**INSTRUCTIONS TO FOLLOW:**
Only the lines from the one with "type=moved; before=sześcian/czarny; pos1=497,159,533,201;" to the end of the data, both ends included, should be output, exactly as they stand and without pictures.

============================================================

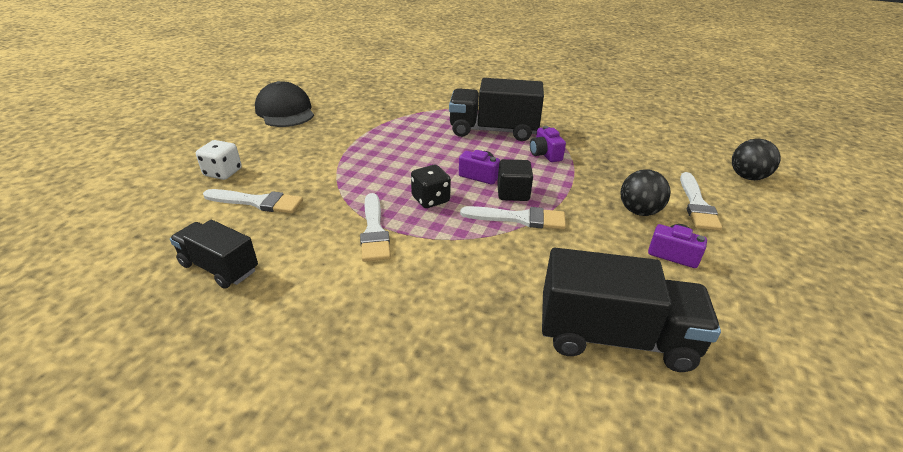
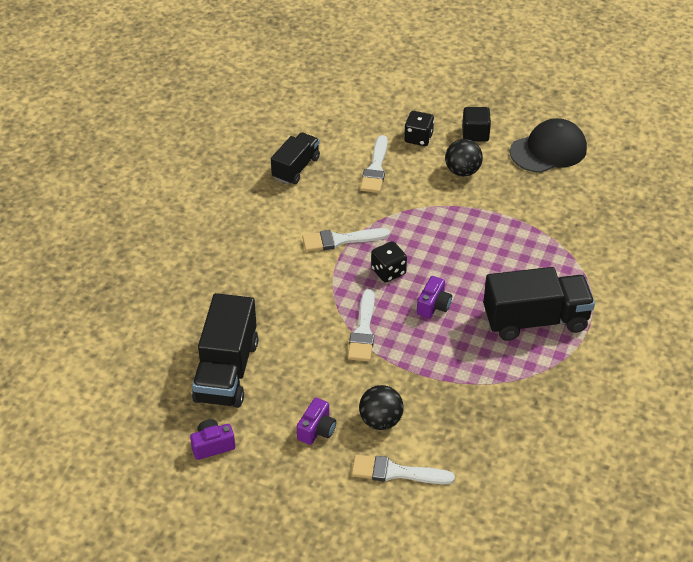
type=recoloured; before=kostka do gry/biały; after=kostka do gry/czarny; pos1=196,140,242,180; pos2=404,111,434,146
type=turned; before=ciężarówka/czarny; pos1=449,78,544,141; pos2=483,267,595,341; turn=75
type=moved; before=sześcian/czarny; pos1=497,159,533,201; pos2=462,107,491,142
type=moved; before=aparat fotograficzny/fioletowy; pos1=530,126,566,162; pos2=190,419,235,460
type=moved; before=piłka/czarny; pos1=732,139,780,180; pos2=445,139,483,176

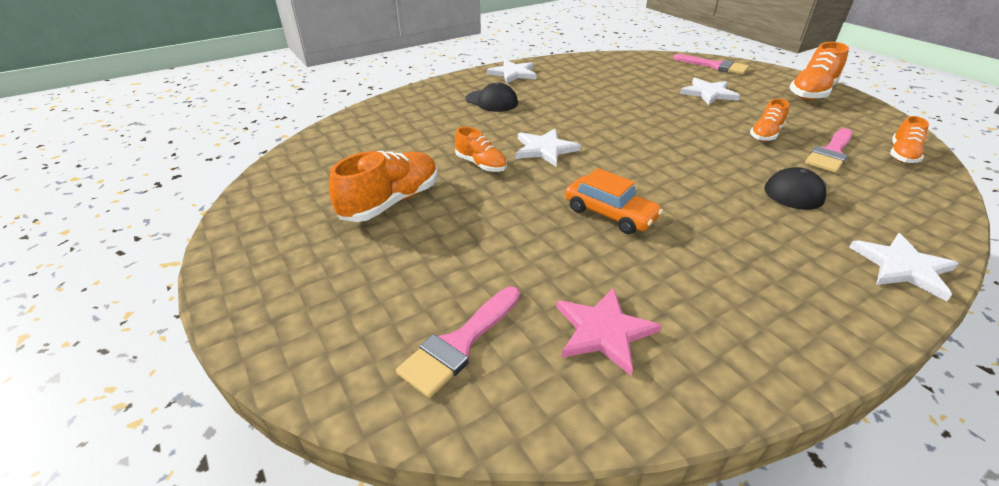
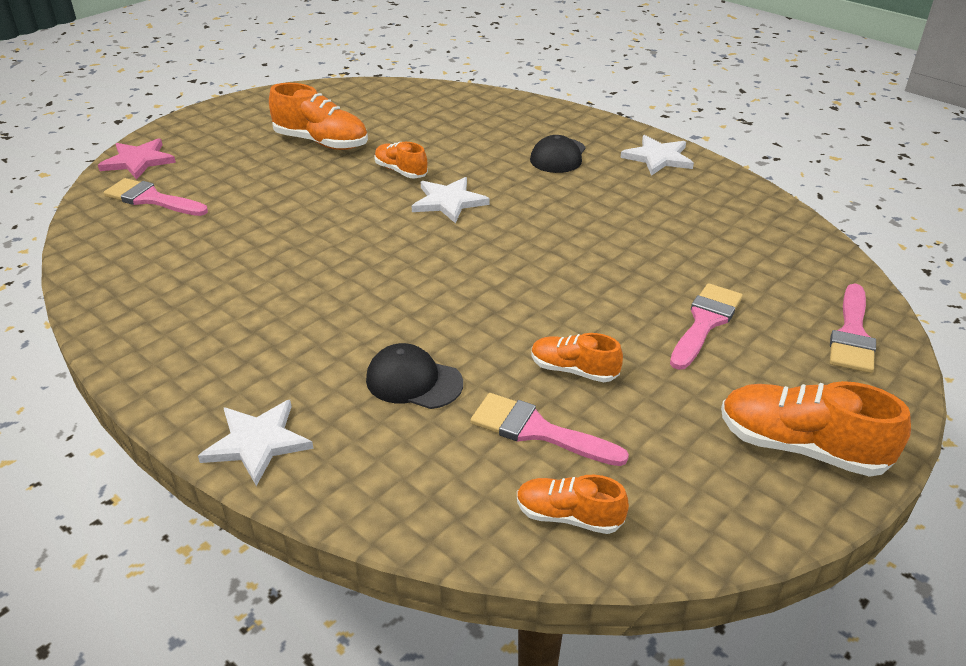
type=turned; before=but/pomarańczowy; pos1=455,127,507,172; pos2=374,142,428,179; turn=105
type=moved; before=gwiazda/różowy; pos1=556,288,661,375; pos2=98,138,176,180
type=removed; before=samochód/pomarańczowy; pos1=565,168,663,234
type=replaced; before=gwiazda/biały; after=pędzel/różowy; pos1=680,78,740,105; pos2=670,283,743,370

============================================================

**OUTPUT FOR THIS TASK:**
type=moved; before=sześcian/czarny; pos1=497,159,533,201; pos2=462,107,491,142
type=moved; before=aparat fotograficzny/fioletowy; pos1=530,126,566,162; pos2=190,419,235,460
type=moved; before=piłka/czarny; pos1=732,139,780,180; pos2=445,139,483,176

type=turned; before=but/pomarańczowy; pos1=455,127,507,172; pos2=374,142,428,179; turn=105
type=moved; before=gwiazda/różowy; pos1=556,288,661,375; pos2=98,138,176,180
type=removed; before=samochód/pomarańczowy; pos1=565,168,663,234
type=replaced; before=gwiazda/biały; after=pędzel/różowy; pos1=680,78,740,105; pos2=670,283,743,370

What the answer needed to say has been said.